> RECORDS TO USE

+--

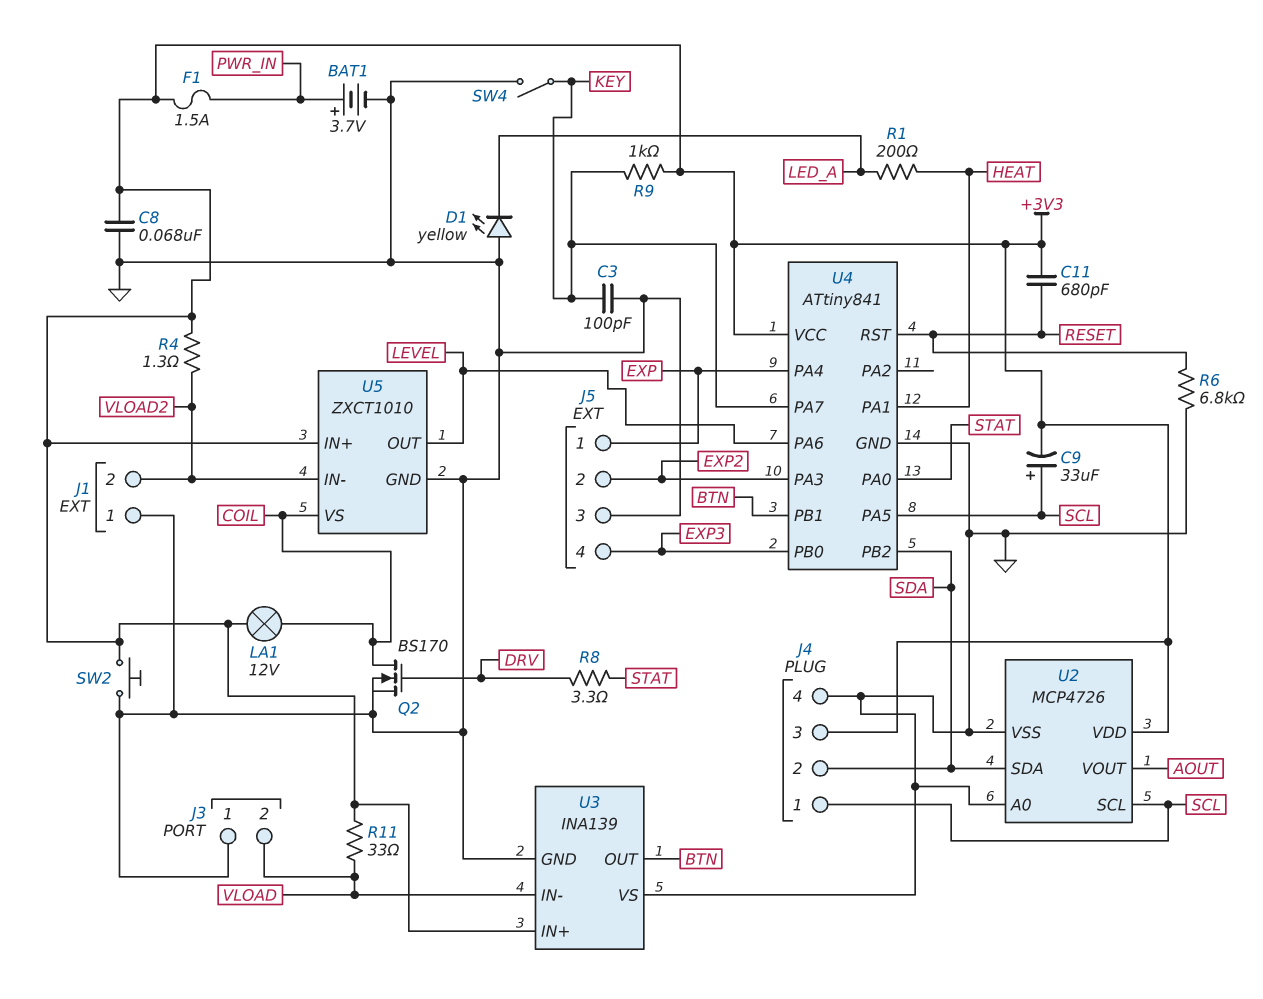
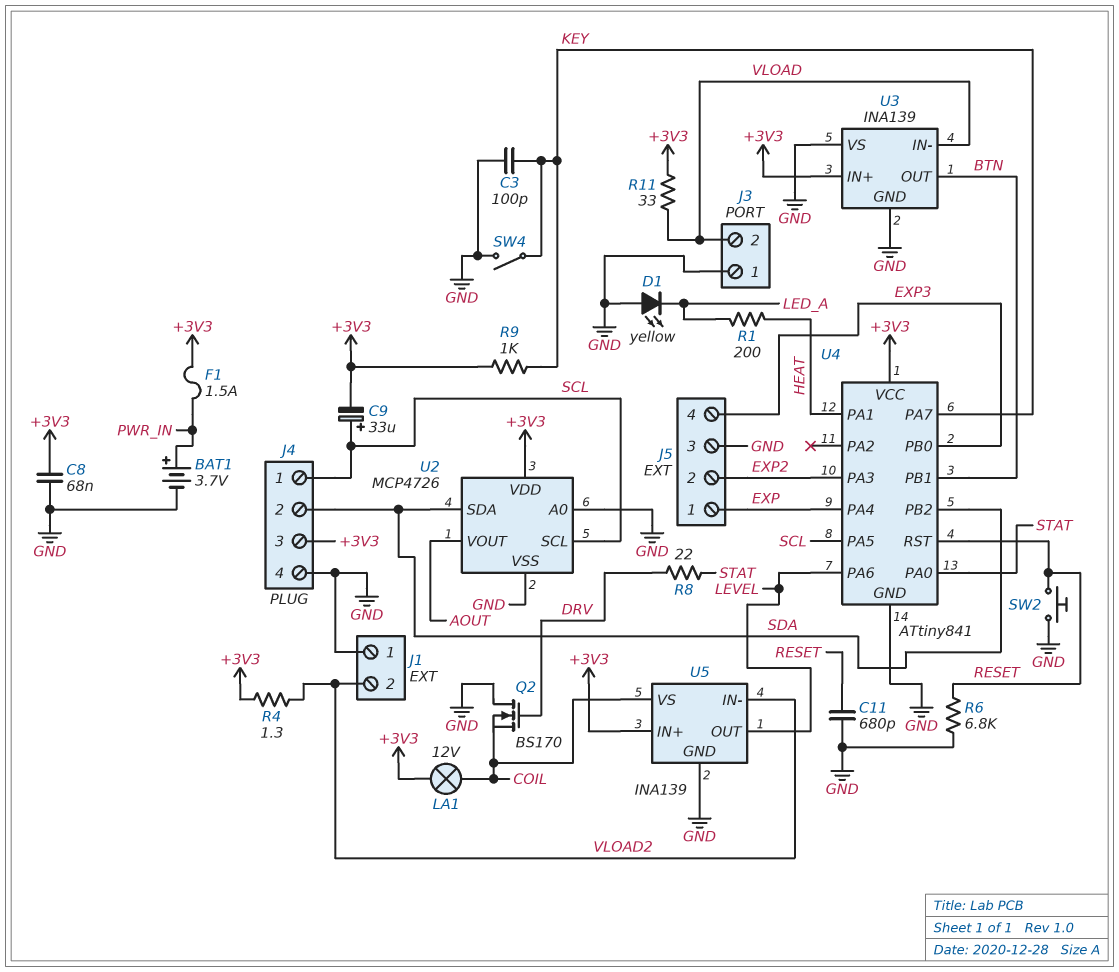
C11: 680pF (+3V3, RESET) -> 680pF (GND, RESET)
Q2: NMOS BS170 (G DRV, D COIL, S GND) -> NMOS BS170 (G DRV, D GND, S COIL)
R8: 3.3 (DRV, STAT) -> 22 (DRV, STAT)
SW2: button (+3V3, GND) -> button (GND, RESET)
U5: ZXCT1010 -> INA139

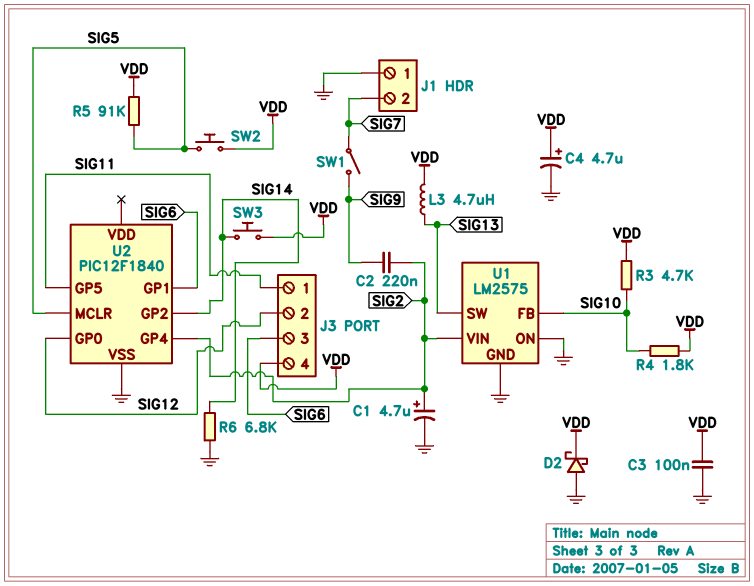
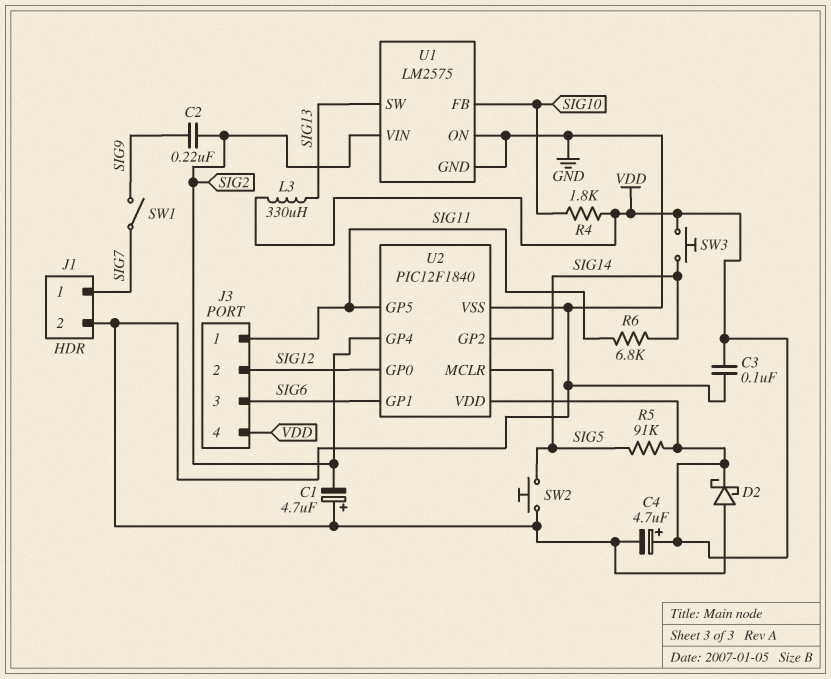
C1: 4.7uF (plus SIG2, minus GND) -> 4.7uF (plus GND, minus SIG2)
J1 pin 1: GND -> SIG7
J1 pin 2: SIG7 -> GND
L3: 4.7uH (SIG13, VDD) -> 330uH (SIG13, VDD)
R3: 4.7k (SIG10, VDD) -> none
R6: 6.8k (GND, SIG14) -> 6.8k (SIG11, SIG14)
SW2: button (SIG5, VDD) -> button (GND, SIG5)
U2 pin VDD: none -> VDD

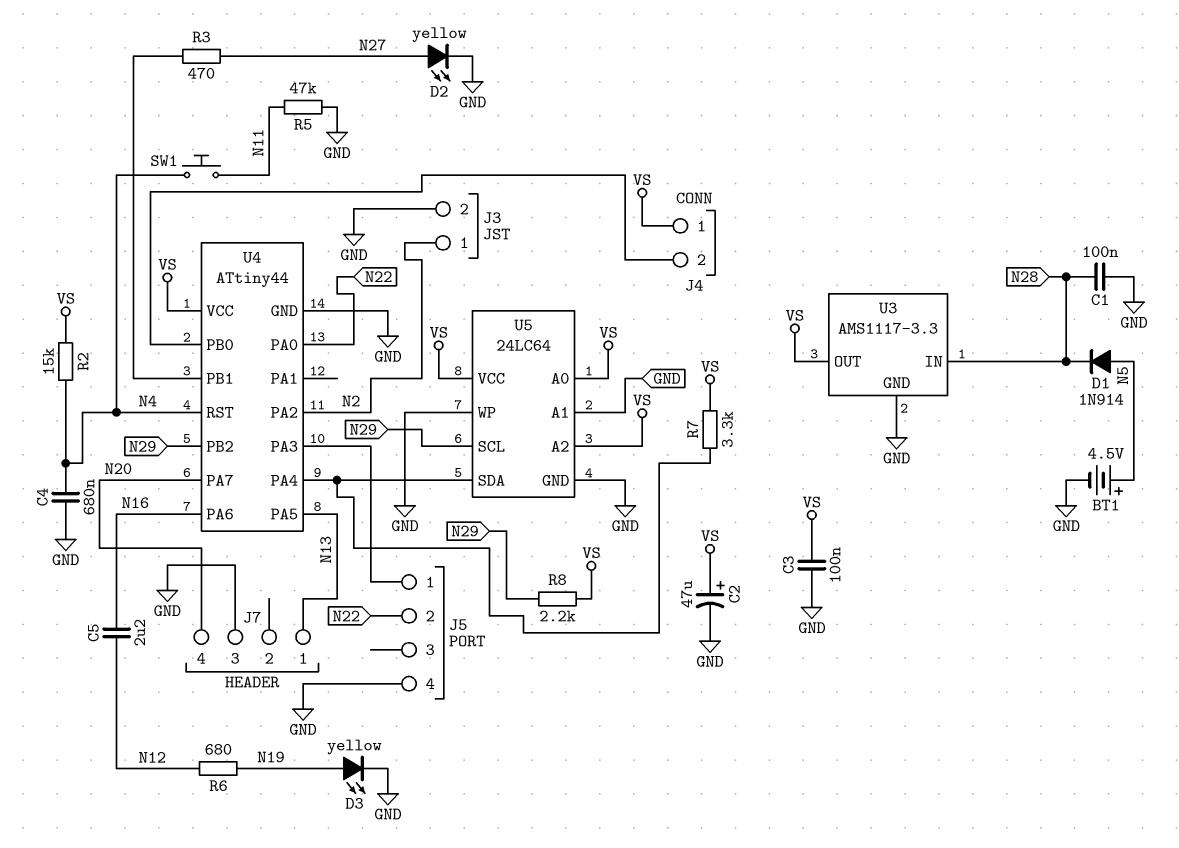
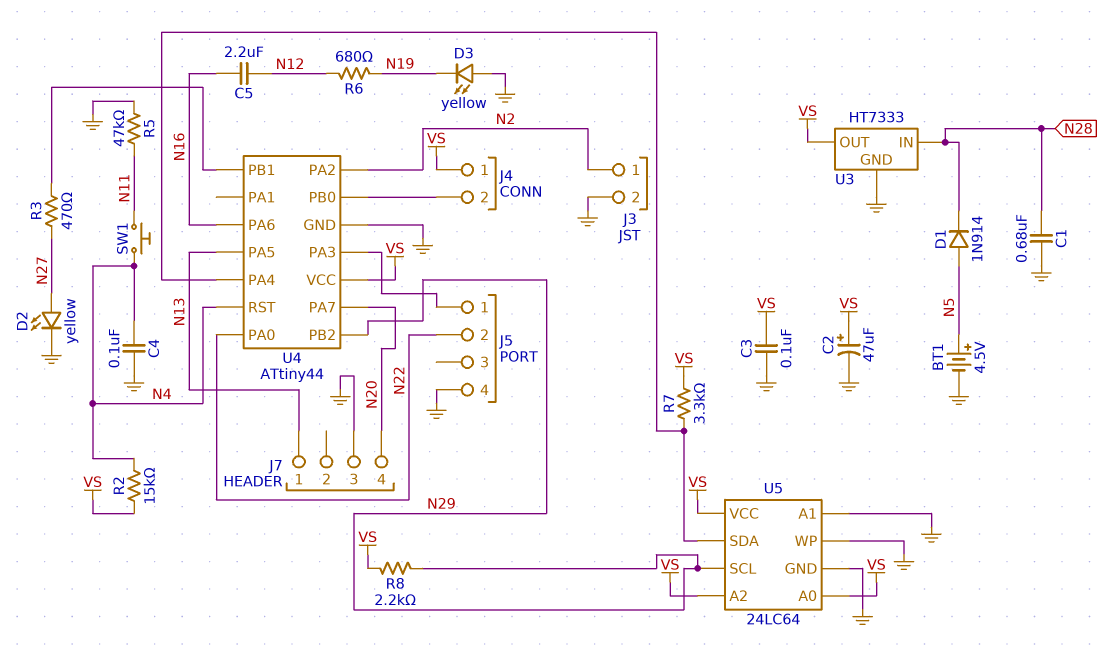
C1: 100nF (GND, N28) -> 680nF (GND, N28)
C4: 680nF (GND, N4) -> 100nF (GND, N4)
D3: LED yellow (A N19, K GND) -> LED yellow (A GND, K N19)
U3: AMS1117-3.3 -> HT7333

+--

> INSTRUCTIONS FOR THE TASK
Filter the data for the string "none". Copy each matching line.

> OUTPUT OF THE EXERCISE
R3: 4.7k (SIG10, VDD) -> none
U2 pin VDD: none -> VDD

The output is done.